§ **Work instruction**:
If a line of the records holds the word "brown", copy it out.

── Stored data ──

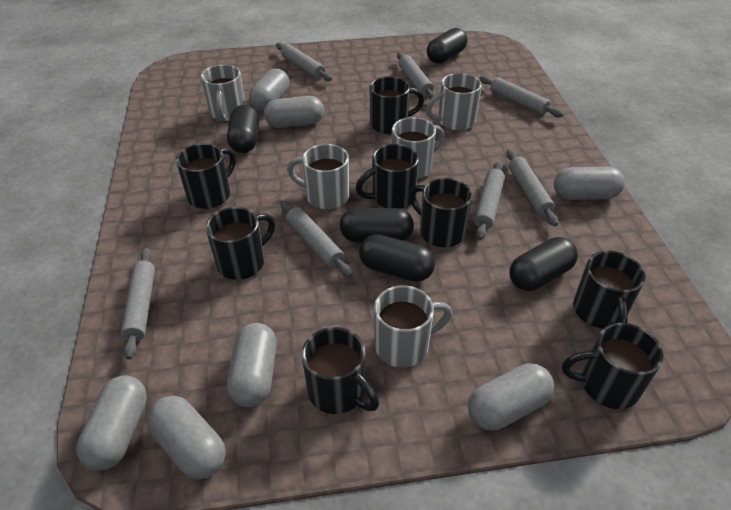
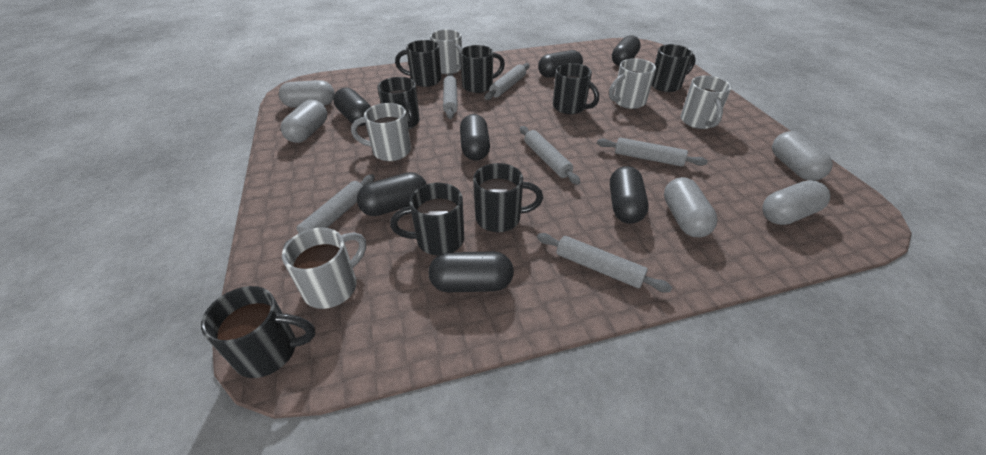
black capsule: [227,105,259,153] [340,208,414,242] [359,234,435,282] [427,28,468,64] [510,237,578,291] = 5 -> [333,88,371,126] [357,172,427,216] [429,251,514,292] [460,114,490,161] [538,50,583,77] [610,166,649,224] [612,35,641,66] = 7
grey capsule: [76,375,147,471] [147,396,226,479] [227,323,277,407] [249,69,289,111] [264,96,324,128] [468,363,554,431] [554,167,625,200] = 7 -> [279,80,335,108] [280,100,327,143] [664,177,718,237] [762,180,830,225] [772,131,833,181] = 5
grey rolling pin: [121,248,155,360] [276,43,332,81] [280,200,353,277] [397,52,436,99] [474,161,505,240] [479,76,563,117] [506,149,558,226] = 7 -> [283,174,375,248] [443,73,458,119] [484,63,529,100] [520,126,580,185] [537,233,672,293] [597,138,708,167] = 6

───
── Stored data ──

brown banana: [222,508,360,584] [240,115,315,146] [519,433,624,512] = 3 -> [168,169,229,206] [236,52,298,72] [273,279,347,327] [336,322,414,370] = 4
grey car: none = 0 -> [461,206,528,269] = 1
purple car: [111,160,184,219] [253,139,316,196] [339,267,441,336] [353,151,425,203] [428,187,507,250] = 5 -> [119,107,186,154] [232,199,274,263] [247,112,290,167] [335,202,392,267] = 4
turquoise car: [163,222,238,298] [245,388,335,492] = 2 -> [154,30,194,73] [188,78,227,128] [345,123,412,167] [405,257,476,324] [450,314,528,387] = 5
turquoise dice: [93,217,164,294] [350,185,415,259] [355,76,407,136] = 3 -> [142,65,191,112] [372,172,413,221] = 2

───
── Stored data ──

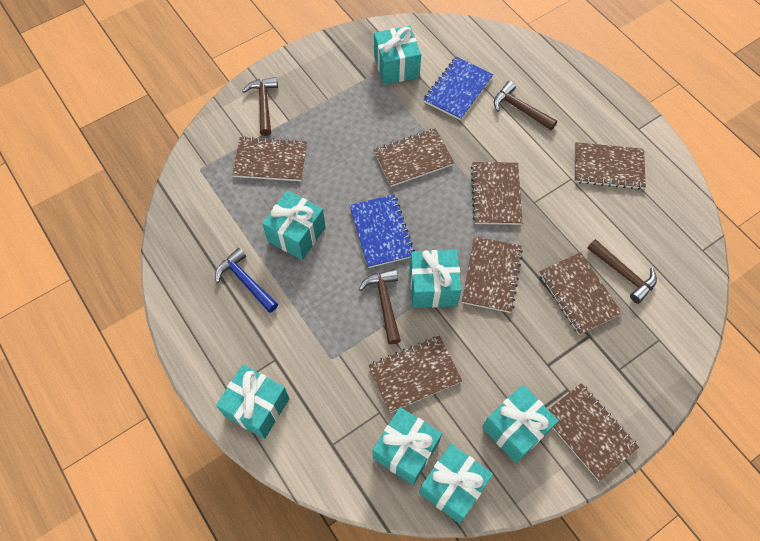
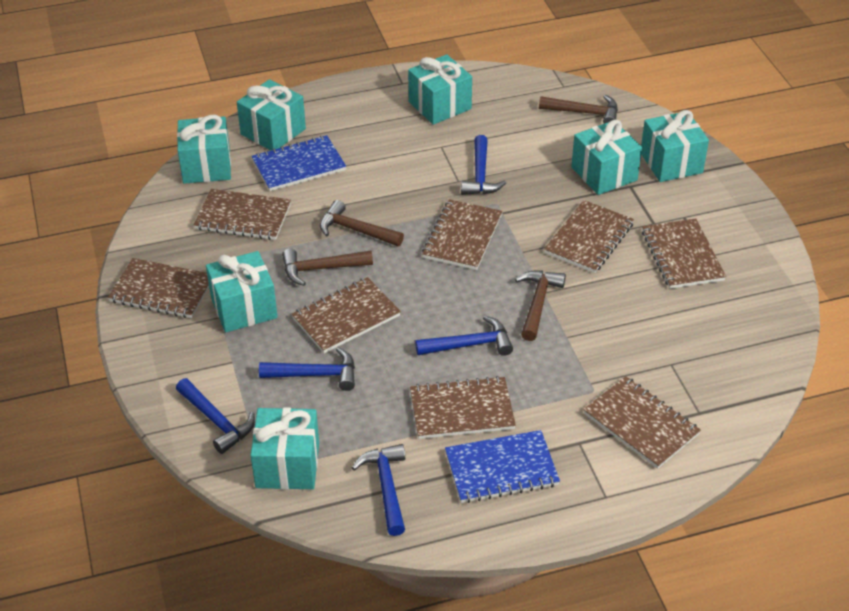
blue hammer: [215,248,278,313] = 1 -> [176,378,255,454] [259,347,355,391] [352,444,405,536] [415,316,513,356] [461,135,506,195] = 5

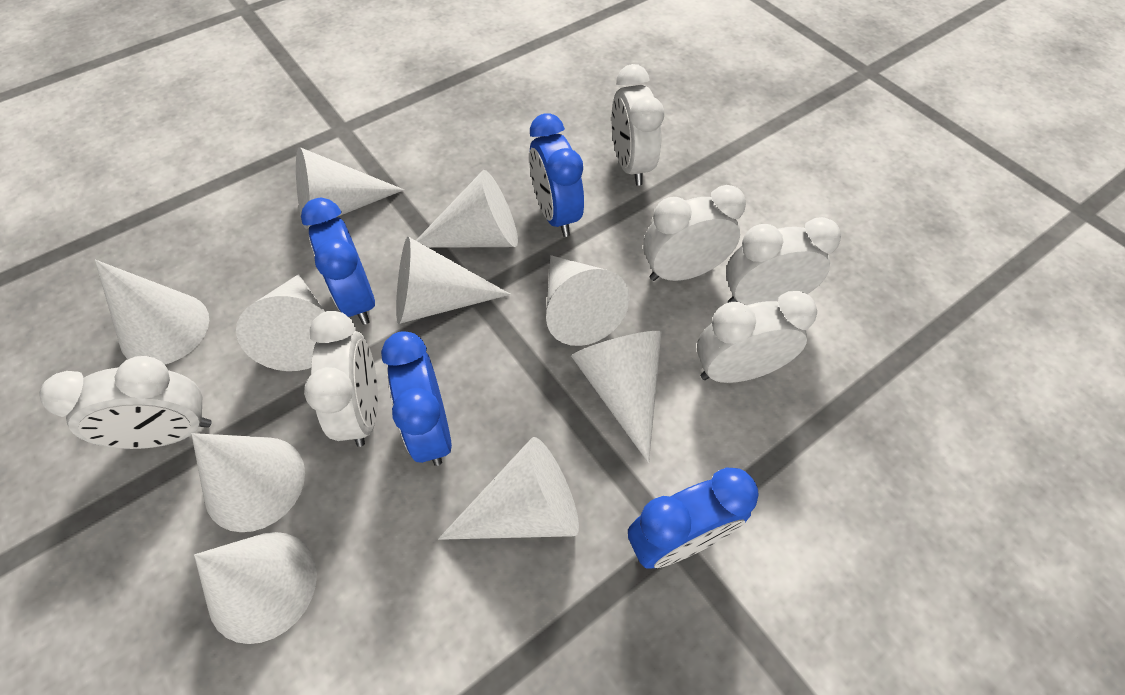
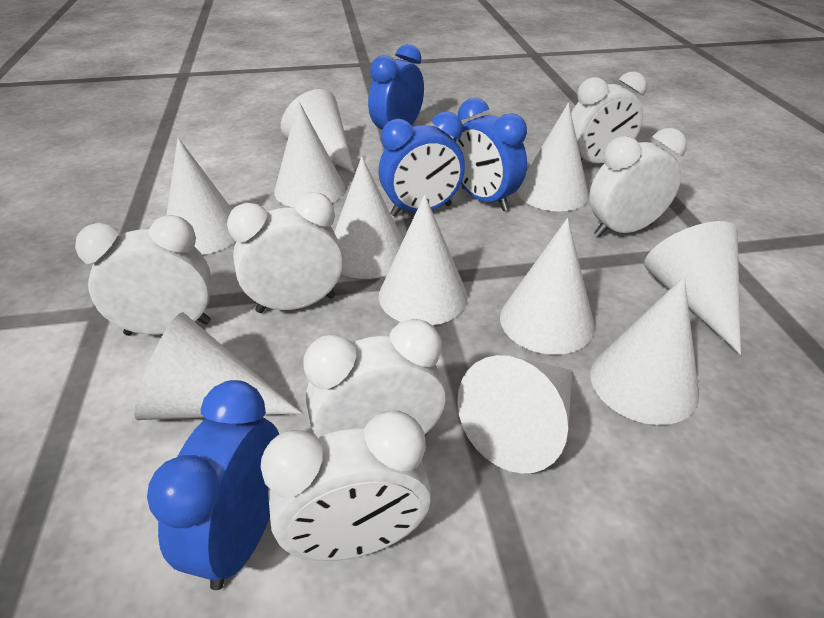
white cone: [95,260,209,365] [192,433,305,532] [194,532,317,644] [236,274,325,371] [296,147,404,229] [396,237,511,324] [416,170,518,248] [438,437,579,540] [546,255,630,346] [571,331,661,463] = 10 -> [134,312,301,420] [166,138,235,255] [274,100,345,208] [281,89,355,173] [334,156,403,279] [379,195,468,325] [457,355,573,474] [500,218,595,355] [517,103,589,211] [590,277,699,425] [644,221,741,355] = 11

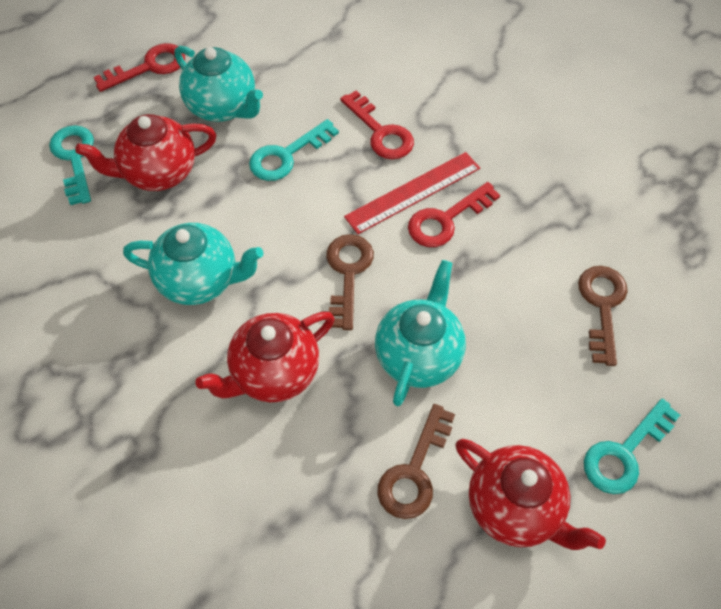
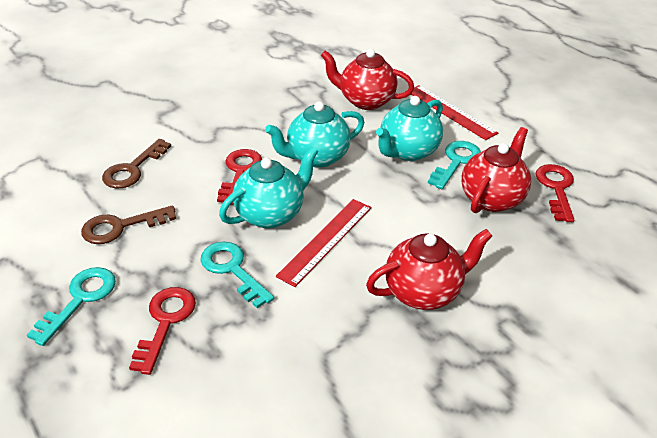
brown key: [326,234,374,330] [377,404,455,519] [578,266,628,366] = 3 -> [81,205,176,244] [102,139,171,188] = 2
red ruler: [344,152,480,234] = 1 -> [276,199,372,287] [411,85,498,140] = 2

───

§ **Answer area**:
brown banana: [222,508,360,584] [240,115,315,146] [519,433,624,512] = 3 -> [168,169,229,206] [236,52,298,72] [273,279,347,327] [336,322,414,370] = 4
brown key: [326,234,374,330] [377,404,455,519] [578,266,628,366] = 3 -> [81,205,176,244] [102,139,171,188] = 2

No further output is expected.